(Listing from a data source)
○ ○ ○ ○

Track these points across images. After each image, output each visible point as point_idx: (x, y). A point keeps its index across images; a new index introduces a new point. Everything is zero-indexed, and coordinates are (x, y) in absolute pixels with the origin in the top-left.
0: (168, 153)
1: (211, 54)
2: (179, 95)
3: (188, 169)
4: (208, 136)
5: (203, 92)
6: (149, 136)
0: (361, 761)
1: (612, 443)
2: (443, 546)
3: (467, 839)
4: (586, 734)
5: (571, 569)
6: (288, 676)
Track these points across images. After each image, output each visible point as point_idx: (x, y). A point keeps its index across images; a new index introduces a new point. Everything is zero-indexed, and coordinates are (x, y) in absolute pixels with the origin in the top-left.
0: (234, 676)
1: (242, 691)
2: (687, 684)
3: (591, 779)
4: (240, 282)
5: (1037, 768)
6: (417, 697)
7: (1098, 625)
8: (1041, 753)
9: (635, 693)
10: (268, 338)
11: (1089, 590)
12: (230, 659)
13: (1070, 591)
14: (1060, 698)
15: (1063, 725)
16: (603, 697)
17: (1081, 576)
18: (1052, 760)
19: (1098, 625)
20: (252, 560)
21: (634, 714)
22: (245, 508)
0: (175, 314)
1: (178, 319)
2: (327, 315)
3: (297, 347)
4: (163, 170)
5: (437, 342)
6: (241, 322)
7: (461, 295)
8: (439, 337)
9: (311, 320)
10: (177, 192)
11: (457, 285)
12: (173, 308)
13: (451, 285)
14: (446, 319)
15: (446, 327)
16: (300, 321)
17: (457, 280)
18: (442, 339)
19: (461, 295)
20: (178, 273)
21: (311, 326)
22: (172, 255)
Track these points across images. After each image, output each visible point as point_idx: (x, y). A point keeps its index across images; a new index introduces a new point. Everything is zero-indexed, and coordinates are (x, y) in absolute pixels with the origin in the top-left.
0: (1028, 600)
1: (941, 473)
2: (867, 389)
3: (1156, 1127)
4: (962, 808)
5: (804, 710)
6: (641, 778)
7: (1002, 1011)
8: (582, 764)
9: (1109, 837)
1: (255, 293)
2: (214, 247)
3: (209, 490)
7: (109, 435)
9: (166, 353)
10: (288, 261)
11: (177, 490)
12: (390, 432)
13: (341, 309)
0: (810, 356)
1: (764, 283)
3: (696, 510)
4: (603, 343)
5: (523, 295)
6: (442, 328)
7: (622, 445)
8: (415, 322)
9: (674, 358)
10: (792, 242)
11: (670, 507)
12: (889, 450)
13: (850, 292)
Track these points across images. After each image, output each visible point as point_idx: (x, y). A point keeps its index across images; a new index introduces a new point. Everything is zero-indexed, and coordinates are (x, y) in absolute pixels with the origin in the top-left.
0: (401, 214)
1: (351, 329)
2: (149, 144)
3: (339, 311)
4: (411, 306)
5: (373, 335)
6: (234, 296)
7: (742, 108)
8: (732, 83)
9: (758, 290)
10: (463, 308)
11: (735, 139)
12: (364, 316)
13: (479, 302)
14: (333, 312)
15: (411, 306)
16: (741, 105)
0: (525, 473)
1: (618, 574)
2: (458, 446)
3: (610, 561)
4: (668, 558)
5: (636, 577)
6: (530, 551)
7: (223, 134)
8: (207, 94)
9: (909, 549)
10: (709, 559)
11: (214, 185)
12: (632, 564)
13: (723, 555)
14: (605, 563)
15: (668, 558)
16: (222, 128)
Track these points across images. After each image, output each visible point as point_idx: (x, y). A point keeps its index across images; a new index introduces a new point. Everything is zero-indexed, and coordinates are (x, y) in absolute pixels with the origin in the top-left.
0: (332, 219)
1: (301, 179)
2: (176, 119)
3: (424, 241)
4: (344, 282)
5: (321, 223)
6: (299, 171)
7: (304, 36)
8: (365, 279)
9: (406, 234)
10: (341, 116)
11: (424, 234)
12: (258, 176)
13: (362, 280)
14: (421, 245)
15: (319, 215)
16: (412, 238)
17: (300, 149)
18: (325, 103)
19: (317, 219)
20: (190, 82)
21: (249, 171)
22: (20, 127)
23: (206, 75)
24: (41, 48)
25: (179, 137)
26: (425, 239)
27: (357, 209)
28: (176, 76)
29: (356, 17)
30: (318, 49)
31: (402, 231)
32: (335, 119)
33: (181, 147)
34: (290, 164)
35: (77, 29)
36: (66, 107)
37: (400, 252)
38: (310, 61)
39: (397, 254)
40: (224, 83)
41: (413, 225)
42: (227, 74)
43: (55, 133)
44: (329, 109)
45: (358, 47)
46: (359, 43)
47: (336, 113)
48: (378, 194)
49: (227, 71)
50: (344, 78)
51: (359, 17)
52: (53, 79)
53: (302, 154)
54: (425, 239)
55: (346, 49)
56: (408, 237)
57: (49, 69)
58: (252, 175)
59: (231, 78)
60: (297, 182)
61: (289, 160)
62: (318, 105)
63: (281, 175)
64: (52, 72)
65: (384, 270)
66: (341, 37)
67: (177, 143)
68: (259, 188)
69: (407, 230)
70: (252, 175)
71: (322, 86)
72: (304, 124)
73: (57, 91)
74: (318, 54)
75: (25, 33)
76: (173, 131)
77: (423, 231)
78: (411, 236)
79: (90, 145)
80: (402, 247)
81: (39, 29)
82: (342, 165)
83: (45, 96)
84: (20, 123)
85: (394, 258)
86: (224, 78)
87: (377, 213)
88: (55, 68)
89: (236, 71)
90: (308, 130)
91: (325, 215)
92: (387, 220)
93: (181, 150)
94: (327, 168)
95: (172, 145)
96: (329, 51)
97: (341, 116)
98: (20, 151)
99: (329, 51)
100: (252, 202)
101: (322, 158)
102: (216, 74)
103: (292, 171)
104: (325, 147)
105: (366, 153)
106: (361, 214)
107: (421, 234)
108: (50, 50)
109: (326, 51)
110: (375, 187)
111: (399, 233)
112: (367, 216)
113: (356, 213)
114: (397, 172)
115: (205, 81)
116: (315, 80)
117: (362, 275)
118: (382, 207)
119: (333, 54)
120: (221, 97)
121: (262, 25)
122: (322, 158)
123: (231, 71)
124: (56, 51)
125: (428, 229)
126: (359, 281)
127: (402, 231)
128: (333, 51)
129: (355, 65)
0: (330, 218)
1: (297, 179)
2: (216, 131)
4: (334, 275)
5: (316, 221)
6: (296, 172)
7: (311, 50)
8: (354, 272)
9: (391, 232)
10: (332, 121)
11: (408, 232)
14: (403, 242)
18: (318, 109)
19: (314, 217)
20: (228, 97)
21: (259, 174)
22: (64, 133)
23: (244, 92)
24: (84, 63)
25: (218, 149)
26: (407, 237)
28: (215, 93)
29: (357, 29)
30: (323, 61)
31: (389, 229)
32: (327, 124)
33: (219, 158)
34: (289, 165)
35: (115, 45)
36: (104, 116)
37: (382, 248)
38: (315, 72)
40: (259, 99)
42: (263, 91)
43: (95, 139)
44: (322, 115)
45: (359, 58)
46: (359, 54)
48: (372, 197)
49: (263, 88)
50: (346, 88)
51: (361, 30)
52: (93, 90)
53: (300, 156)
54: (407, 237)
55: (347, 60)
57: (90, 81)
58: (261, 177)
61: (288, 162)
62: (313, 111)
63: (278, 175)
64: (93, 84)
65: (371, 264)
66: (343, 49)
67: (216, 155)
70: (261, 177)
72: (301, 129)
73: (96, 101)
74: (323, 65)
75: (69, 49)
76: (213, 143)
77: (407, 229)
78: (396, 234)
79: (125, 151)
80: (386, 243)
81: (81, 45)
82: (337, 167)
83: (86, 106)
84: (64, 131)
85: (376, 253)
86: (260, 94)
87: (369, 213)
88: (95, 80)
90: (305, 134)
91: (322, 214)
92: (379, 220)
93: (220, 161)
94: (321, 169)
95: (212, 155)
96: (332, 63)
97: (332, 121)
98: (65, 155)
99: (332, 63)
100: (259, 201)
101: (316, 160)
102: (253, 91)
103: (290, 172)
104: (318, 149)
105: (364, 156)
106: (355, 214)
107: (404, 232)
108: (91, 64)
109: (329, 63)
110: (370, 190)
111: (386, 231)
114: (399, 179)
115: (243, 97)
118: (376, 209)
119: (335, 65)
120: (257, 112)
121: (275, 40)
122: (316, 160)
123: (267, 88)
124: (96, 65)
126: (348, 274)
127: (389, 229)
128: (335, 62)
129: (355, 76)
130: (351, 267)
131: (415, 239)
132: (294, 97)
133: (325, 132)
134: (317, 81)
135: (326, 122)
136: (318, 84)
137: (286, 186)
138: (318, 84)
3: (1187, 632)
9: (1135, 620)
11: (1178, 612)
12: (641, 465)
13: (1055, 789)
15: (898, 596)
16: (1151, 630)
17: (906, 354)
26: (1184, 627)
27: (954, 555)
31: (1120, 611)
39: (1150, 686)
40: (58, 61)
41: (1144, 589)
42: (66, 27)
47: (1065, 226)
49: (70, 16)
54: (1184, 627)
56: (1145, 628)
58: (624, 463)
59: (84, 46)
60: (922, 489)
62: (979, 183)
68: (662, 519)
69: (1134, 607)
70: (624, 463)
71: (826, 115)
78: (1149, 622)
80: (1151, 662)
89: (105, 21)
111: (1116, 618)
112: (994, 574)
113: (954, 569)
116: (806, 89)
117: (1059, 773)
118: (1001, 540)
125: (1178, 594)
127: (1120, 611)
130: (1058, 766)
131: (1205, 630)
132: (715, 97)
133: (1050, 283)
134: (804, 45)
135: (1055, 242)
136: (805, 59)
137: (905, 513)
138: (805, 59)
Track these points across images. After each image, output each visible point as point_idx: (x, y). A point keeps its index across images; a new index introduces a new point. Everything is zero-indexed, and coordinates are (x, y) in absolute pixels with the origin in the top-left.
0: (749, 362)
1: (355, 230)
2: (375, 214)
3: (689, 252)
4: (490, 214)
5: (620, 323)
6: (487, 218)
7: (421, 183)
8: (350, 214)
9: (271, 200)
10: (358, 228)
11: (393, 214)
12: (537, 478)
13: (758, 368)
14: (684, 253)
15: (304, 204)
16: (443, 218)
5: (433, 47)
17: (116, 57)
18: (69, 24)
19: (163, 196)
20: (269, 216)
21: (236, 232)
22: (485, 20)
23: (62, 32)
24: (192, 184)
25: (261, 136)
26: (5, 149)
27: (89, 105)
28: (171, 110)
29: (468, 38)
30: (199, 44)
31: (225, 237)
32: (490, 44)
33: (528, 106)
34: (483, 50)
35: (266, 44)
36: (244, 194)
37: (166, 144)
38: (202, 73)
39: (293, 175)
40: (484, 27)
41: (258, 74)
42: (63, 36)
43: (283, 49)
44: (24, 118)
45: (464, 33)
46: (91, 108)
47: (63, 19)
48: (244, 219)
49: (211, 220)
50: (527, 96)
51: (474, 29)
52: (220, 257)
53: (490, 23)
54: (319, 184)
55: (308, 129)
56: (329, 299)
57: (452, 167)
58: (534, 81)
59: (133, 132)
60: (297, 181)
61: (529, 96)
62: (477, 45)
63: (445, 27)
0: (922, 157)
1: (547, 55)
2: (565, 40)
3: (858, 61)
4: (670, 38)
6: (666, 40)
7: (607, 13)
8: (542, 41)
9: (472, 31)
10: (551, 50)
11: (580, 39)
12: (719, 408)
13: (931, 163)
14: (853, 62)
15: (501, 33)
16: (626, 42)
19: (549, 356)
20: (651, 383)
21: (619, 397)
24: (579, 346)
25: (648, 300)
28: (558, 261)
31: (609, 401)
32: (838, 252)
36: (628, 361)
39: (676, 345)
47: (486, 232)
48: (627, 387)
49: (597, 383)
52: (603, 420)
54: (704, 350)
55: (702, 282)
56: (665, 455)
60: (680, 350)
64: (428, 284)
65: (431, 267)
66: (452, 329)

○ ○ ○ ○

WORK TO DO →
Edit the lines from the start of the listing through the line containing "6: (288, 676)", inclusive, and give them again with "zero-indexed" changed to "0-indexed" and all else left as is.

WRITTEN REPLY →
Track these points across images. After each image, output each visible point as point_idx: (x, y). A point keeps its index across images; a new index introduces a new point. Everything is 0-indexed, and coordinates are (x, y) in absolute pixels with the origin in the top-left.
0: (168, 153)
1: (211, 54)
2: (179, 95)
3: (188, 169)
4: (208, 136)
5: (203, 92)
6: (149, 136)
0: (361, 761)
1: (612, 443)
2: (443, 546)
3: (467, 839)
4: (586, 734)
5: (571, 569)
6: (288, 676)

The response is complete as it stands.